▸ Work instructions
The listing below holds a line with "Dravna 2: [1745,142,1824,221]" and a line with "Stable camera.docx: [569,229,784,316]". Reproduce those two lines exactly, plus everything between them.
[Raw data — start]
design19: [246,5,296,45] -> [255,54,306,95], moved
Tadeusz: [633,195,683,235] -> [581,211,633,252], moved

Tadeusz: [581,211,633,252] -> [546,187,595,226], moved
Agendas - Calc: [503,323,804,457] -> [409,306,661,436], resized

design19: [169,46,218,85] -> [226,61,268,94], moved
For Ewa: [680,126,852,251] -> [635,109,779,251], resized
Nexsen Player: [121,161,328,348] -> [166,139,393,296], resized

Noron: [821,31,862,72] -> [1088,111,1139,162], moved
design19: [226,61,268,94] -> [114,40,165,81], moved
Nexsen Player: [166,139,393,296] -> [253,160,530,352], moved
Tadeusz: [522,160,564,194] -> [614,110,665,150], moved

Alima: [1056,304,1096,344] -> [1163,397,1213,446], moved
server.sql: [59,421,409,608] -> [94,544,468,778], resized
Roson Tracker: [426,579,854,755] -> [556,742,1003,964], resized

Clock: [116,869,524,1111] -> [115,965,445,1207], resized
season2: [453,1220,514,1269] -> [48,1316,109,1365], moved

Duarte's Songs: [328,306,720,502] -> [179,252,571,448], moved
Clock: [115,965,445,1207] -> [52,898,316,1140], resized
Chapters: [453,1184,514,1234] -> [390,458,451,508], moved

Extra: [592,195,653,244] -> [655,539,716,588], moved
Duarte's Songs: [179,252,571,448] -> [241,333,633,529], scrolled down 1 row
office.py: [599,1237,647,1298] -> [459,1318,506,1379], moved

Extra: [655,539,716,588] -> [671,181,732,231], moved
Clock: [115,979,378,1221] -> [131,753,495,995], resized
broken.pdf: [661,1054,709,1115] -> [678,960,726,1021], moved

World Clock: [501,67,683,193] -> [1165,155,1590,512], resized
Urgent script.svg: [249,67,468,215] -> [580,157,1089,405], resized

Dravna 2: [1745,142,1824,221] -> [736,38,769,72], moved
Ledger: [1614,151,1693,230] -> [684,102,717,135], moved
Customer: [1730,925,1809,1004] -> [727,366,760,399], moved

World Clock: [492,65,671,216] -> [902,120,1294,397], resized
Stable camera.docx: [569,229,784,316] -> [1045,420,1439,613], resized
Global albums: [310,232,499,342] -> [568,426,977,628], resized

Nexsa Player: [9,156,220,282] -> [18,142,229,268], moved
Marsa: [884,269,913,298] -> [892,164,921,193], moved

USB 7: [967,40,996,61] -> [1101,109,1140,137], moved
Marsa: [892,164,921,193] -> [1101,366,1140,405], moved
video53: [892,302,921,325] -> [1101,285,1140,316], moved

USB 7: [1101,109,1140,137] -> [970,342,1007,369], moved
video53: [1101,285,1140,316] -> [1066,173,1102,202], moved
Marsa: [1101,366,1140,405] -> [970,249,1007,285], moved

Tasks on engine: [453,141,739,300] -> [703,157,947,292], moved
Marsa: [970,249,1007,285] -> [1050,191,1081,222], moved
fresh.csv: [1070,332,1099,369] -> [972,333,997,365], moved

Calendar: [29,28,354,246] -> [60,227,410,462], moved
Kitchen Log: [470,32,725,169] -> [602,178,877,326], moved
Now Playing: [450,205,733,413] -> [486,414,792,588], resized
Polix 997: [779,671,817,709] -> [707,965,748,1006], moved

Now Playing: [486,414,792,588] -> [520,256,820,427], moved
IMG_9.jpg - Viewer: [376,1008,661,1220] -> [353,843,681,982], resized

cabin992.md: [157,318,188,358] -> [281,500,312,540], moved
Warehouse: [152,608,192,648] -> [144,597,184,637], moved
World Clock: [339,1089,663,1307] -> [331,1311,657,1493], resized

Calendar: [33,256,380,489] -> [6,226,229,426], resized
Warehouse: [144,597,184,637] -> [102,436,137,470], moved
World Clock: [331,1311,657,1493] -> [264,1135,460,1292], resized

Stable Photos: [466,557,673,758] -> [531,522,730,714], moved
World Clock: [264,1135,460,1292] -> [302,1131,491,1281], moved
[Raw data — finish]
▸ Expected output
Dravna 2: [1745,142,1824,221] -> [736,38,769,72], moved
Ledger: [1614,151,1693,230] -> [684,102,717,135], moved
Customer: [1730,925,1809,1004] -> [727,366,760,399], moved

World Clock: [492,65,671,216] -> [902,120,1294,397], resized
Stable camera.docx: [569,229,784,316] -> [1045,420,1439,613], resized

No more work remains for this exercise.